**Try it:**
Somewhere below, one line contains "IC2 pin GND: VRAW -> GND" and a later line contains "R9: 3.3 (VA, VLOAD) -> 15 (VA, VLOAD)". Output those two lines and everything between them exactly, and nothing else.
== Segment start ==
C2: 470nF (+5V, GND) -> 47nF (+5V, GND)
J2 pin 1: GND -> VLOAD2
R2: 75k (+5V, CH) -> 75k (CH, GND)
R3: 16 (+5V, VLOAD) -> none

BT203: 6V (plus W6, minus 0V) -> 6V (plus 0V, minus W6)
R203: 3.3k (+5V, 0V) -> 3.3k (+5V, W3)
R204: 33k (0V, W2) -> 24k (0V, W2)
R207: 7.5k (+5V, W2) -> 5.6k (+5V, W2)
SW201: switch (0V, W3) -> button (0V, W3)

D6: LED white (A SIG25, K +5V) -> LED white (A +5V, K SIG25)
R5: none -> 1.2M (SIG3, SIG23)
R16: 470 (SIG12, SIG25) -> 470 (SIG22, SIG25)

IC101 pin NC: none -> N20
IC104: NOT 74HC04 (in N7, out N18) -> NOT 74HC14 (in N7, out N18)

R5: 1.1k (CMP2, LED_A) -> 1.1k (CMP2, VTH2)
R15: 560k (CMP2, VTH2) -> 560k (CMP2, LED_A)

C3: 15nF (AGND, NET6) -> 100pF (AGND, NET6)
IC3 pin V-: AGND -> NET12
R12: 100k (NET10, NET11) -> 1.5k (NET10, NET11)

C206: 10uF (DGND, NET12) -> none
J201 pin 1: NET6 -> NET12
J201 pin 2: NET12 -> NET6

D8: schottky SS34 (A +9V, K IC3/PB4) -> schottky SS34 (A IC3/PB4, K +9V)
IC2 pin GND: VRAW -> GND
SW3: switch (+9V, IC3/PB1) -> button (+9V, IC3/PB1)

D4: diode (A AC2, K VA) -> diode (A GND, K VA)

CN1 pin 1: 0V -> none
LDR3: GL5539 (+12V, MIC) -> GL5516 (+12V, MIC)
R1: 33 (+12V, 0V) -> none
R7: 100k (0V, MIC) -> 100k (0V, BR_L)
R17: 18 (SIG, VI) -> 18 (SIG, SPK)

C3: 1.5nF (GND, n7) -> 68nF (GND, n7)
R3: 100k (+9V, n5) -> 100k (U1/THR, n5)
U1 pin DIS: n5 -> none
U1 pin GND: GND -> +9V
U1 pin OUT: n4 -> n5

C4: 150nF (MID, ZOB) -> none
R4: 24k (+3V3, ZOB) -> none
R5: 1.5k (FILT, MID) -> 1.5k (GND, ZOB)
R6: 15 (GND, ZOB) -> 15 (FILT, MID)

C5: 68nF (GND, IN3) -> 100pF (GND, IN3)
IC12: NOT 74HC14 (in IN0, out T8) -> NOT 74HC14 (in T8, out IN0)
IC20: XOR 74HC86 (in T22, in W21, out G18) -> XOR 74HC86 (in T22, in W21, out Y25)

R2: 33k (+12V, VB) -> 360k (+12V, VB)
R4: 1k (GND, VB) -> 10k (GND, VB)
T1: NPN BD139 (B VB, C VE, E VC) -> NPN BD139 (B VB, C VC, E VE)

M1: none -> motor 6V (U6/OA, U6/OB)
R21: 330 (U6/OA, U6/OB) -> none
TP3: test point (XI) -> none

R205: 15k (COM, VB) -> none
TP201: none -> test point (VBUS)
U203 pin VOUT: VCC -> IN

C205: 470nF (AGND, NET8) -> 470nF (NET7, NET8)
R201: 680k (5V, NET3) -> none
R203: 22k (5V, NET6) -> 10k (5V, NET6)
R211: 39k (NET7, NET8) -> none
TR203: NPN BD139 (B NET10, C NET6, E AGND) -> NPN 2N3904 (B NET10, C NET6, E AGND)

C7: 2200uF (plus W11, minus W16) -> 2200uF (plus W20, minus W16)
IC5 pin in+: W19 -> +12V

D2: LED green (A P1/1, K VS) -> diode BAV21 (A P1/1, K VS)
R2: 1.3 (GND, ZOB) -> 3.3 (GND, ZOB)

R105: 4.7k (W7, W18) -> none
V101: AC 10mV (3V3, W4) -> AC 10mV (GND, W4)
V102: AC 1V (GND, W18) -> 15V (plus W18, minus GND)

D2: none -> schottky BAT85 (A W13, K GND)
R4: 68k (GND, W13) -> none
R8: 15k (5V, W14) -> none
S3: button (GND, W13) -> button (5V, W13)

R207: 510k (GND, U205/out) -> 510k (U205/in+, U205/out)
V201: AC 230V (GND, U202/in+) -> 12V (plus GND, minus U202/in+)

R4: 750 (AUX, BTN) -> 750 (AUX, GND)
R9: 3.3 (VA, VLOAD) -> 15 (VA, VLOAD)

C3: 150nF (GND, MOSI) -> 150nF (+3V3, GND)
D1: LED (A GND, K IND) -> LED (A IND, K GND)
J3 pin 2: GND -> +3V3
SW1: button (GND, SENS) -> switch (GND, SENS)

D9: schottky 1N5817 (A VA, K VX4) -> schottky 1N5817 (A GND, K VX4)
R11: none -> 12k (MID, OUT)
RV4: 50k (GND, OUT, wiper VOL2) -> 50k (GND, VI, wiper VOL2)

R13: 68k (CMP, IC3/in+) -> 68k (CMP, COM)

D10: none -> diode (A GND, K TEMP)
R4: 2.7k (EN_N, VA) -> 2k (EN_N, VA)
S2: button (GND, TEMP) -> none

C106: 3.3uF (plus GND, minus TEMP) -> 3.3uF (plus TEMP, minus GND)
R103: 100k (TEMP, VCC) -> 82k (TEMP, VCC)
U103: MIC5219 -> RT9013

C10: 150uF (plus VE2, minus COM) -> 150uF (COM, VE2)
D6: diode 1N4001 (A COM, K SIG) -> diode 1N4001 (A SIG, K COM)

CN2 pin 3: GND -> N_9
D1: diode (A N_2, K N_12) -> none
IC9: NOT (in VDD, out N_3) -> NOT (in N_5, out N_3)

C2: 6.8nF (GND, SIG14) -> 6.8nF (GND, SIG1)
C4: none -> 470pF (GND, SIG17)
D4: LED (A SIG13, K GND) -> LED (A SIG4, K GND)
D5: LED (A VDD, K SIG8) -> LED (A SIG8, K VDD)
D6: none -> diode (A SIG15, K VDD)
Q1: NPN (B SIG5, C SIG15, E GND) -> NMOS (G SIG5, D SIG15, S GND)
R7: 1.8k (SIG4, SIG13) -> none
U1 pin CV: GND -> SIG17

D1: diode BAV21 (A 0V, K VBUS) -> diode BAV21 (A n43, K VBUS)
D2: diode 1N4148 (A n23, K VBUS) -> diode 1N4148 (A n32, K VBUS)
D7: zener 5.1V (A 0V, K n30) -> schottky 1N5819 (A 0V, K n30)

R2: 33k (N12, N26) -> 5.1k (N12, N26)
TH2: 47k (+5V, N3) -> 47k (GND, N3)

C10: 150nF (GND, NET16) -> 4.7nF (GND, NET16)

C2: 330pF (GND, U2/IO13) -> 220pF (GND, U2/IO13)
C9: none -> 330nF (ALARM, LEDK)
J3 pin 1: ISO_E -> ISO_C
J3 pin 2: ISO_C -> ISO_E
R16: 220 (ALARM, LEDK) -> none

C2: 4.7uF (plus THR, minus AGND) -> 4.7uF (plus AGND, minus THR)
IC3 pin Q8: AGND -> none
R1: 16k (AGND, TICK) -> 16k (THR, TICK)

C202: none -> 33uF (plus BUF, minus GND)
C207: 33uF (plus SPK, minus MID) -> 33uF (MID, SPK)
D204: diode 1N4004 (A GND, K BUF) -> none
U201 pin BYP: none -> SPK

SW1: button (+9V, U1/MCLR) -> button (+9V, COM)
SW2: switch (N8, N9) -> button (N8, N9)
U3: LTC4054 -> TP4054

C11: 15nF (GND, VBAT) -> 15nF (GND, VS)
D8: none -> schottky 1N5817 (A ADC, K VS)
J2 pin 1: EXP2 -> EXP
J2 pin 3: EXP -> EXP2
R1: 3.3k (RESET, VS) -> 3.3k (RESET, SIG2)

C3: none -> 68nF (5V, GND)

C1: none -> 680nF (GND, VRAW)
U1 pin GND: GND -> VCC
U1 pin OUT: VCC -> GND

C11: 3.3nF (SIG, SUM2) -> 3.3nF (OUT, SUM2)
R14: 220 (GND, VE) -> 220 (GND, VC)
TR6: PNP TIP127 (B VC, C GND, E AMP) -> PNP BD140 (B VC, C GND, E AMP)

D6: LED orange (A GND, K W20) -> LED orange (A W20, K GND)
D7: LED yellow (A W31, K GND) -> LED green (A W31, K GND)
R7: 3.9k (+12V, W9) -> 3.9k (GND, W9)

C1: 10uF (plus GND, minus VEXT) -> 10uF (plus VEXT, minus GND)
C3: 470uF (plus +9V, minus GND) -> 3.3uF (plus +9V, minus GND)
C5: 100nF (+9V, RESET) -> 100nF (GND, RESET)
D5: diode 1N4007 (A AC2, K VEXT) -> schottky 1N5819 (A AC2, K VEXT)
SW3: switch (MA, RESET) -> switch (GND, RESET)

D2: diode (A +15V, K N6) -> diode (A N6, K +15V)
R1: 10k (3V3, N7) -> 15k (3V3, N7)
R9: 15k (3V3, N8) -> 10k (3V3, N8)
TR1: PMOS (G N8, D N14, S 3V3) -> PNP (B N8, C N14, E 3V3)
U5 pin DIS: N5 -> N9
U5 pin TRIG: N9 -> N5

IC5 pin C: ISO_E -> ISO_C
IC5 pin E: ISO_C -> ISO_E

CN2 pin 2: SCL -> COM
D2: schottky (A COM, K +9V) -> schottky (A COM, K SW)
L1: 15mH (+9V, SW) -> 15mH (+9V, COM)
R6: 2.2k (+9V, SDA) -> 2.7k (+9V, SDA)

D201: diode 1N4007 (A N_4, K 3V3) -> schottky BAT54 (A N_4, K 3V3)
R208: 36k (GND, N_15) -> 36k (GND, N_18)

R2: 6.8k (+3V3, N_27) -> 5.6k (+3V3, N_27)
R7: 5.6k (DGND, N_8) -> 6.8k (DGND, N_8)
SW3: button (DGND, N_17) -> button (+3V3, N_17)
== Segment end ==
**Your solution:**
IC2 pin GND: VRAW -> GND
SW3: switch (+9V, IC3/PB1) -> button (+9V, IC3/PB1)

D4: diode (A AC2, K VA) -> diode (A GND, K VA)

CN1 pin 1: 0V -> none
LDR3: GL5539 (+12V, MIC) -> GL5516 (+12V, MIC)
R1: 33 (+12V, 0V) -> none
R7: 100k (0V, MIC) -> 100k (0V, BR_L)
R17: 18 (SIG, VI) -> 18 (SIG, SPK)

C3: 1.5nF (GND, n7) -> 68nF (GND, n7)
R3: 100k (+9V, n5) -> 100k (U1/THR, n5)
U1 pin DIS: n5 -> none
U1 pin GND: GND -> +9V
U1 pin OUT: n4 -> n5

C4: 150nF (MID, ZOB) -> none
R4: 24k (+3V3, ZOB) -> none
R5: 1.5k (FILT, MID) -> 1.5k (GND, ZOB)
R6: 15 (GND, ZOB) -> 15 (FILT, MID)

C5: 68nF (GND, IN3) -> 100pF (GND, IN3)
IC12: NOT 74HC14 (in IN0, out T8) -> NOT 74HC14 (in T8, out IN0)
IC20: XOR 74HC86 (in T22, in W21, out G18) -> XOR 74HC86 (in T22, in W21, out Y25)

R2: 33k (+12V, VB) -> 360k (+12V, VB)
R4: 1k (GND, VB) -> 10k (GND, VB)
T1: NPN BD139 (B VB, C VE, E VC) -> NPN BD139 (B VB, C VC, E VE)

M1: none -> motor 6V (U6/OA, U6/OB)
R21: 330 (U6/OA, U6/OB) -> none
TP3: test point (XI) -> none

R205: 15k (COM, VB) -> none
TP201: none -> test point (VBUS)
U203 pin VOUT: VCC -> IN

C205: 470nF (AGND, NET8) -> 470nF (NET7, NET8)
R201: 680k (5V, NET3) -> none
R203: 22k (5V, NET6) -> 10k (5V, NET6)
R211: 39k (NET7, NET8) -> none
TR203: NPN BD139 (B NET10, C NET6, E AGND) -> NPN 2N3904 (B NET10, C NET6, E AGND)

C7: 2200uF (plus W11, minus W16) -> 2200uF (plus W20, minus W16)
IC5 pin in+: W19 -> +12V

D2: LED green (A P1/1, K VS) -> diode BAV21 (A P1/1, K VS)
R2: 1.3 (GND, ZOB) -> 3.3 (GND, ZOB)

R105: 4.7k (W7, W18) -> none
V101: AC 10mV (3V3, W4) -> AC 10mV (GND, W4)
V102: AC 1V (GND, W18) -> 15V (plus W18, minus GND)

D2: none -> schottky BAT85 (A W13, K GND)
R4: 68k (GND, W13) -> none
R8: 15k (5V, W14) -> none
S3: button (GND, W13) -> button (5V, W13)

R207: 510k (GND, U205/out) -> 510k (U205/in+, U205/out)
V201: AC 230V (GND, U202/in+) -> 12V (plus GND, minus U202/in+)

R4: 750 (AUX, BTN) -> 750 (AUX, GND)
R9: 3.3 (VA, VLOAD) -> 15 (VA, VLOAD)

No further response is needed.